*INPUT RECORDS*:
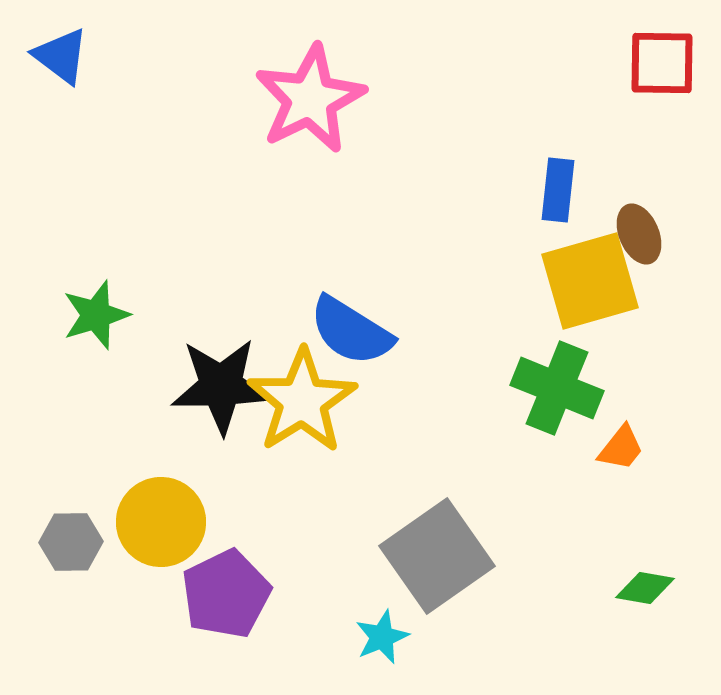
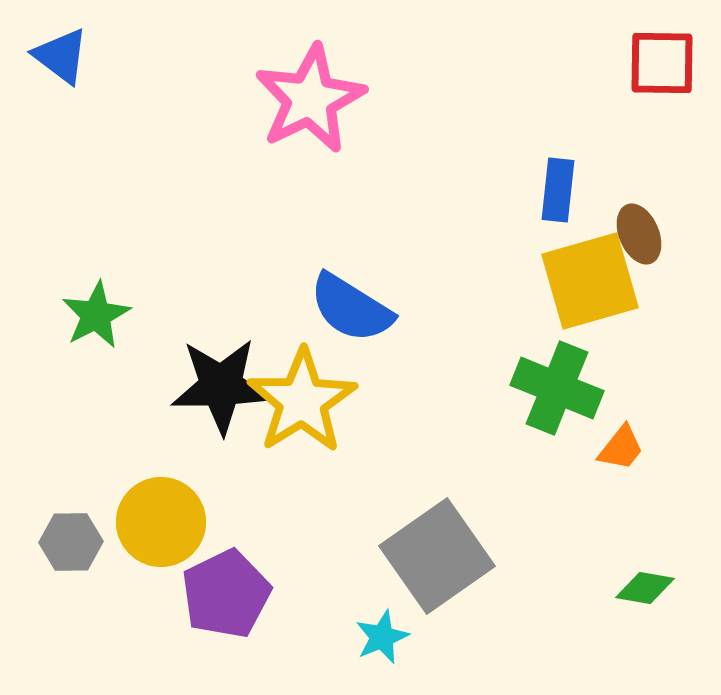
green star: rotated 10 degrees counterclockwise
blue semicircle: moved 23 px up
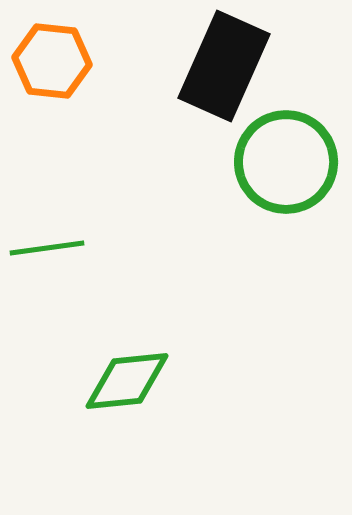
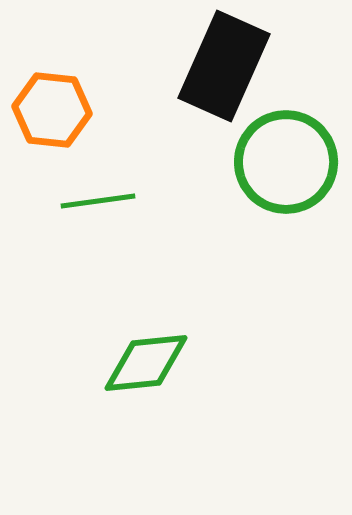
orange hexagon: moved 49 px down
green line: moved 51 px right, 47 px up
green diamond: moved 19 px right, 18 px up
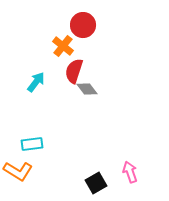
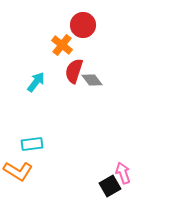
orange cross: moved 1 px left, 1 px up
gray diamond: moved 5 px right, 9 px up
pink arrow: moved 7 px left, 1 px down
black square: moved 14 px right, 3 px down
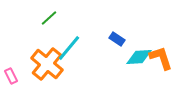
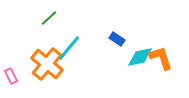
cyan diamond: moved 1 px right; rotated 8 degrees counterclockwise
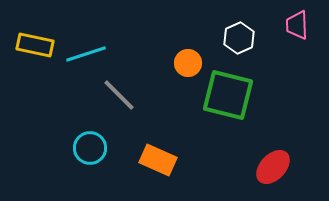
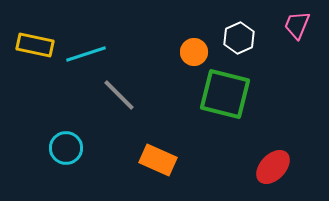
pink trapezoid: rotated 24 degrees clockwise
orange circle: moved 6 px right, 11 px up
green square: moved 3 px left, 1 px up
cyan circle: moved 24 px left
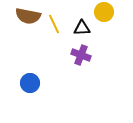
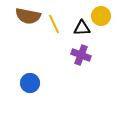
yellow circle: moved 3 px left, 4 px down
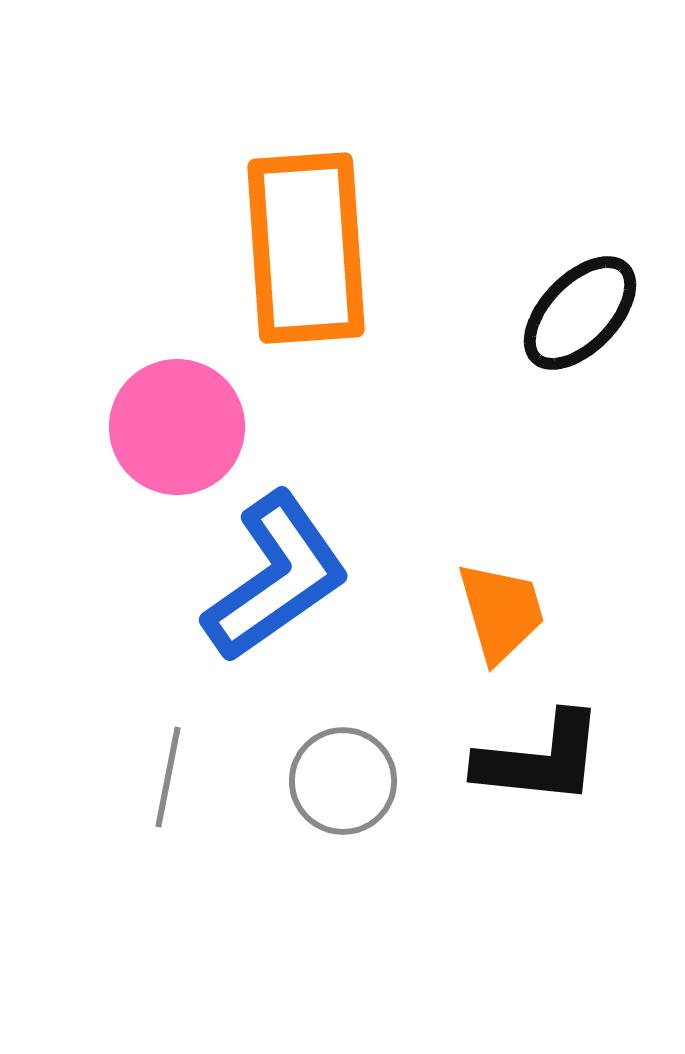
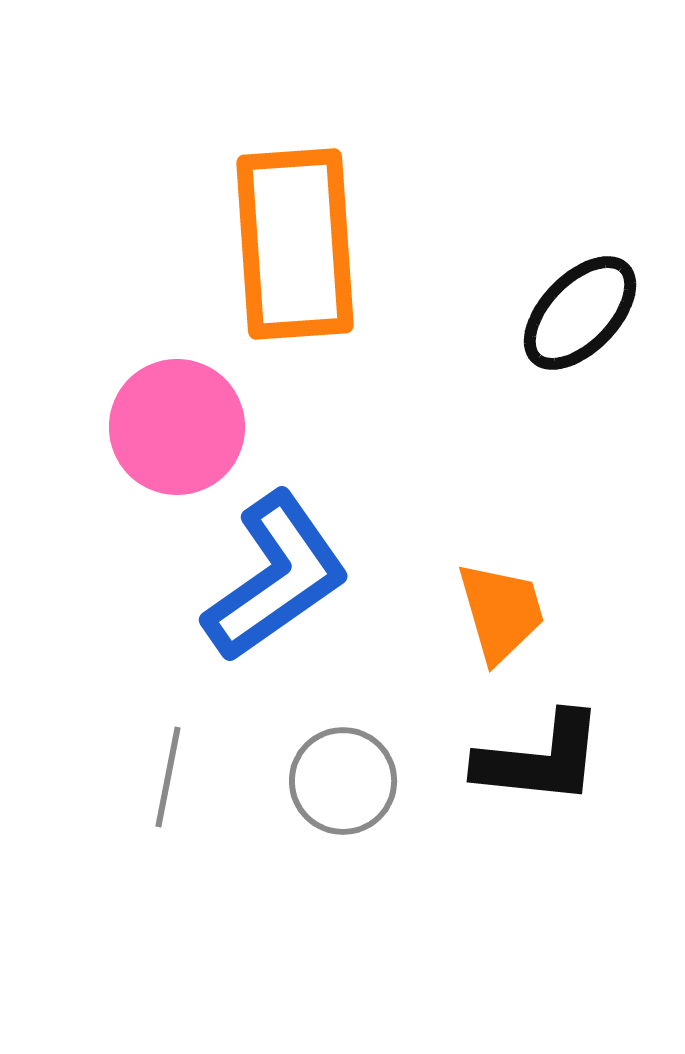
orange rectangle: moved 11 px left, 4 px up
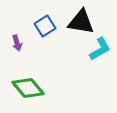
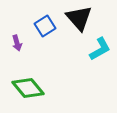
black triangle: moved 2 px left, 4 px up; rotated 40 degrees clockwise
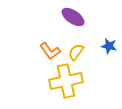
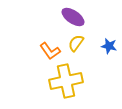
yellow semicircle: moved 9 px up
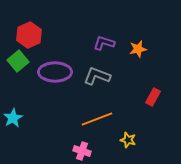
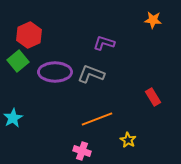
orange star: moved 15 px right, 29 px up; rotated 18 degrees clockwise
gray L-shape: moved 6 px left, 2 px up
red rectangle: rotated 60 degrees counterclockwise
yellow star: rotated 14 degrees clockwise
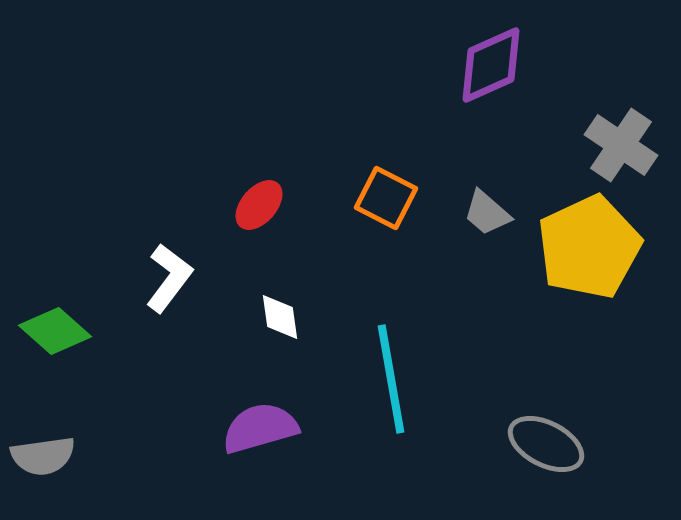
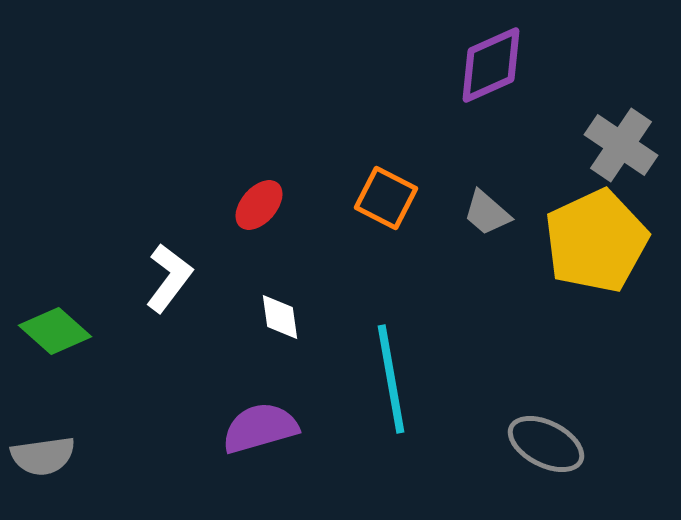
yellow pentagon: moved 7 px right, 6 px up
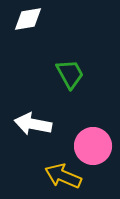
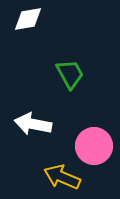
pink circle: moved 1 px right
yellow arrow: moved 1 px left, 1 px down
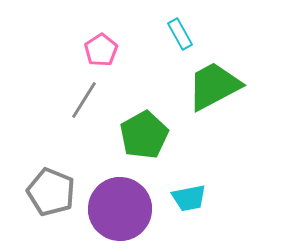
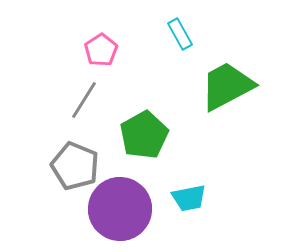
green trapezoid: moved 13 px right
gray pentagon: moved 24 px right, 26 px up
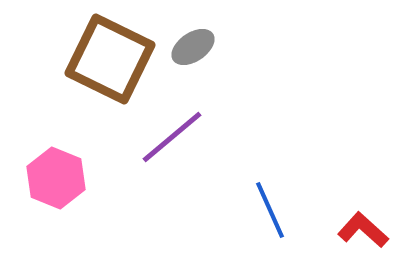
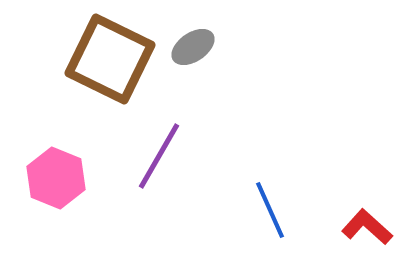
purple line: moved 13 px left, 19 px down; rotated 20 degrees counterclockwise
red L-shape: moved 4 px right, 3 px up
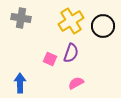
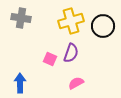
yellow cross: rotated 15 degrees clockwise
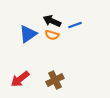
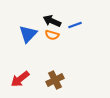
blue triangle: rotated 12 degrees counterclockwise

*WHAT TO WORK ON*: Select from the material above each line in which the string "left" appears, and list those lines.

*OUTPUT OF THE TASK*:
orange cross: moved 1 px left, 1 px up
pink arrow: moved 7 px left, 1 px down
green square: moved 3 px left, 1 px up
cyan circle: moved 24 px left
yellow circle: moved 3 px left, 4 px down
orange rectangle: moved 11 px left, 4 px up
black triangle: moved 2 px left, 4 px up; rotated 40 degrees clockwise
gray L-shape: moved 6 px left, 2 px up
yellow arrow: moved 1 px left, 1 px down
purple line: moved 13 px left, 19 px down; rotated 20 degrees counterclockwise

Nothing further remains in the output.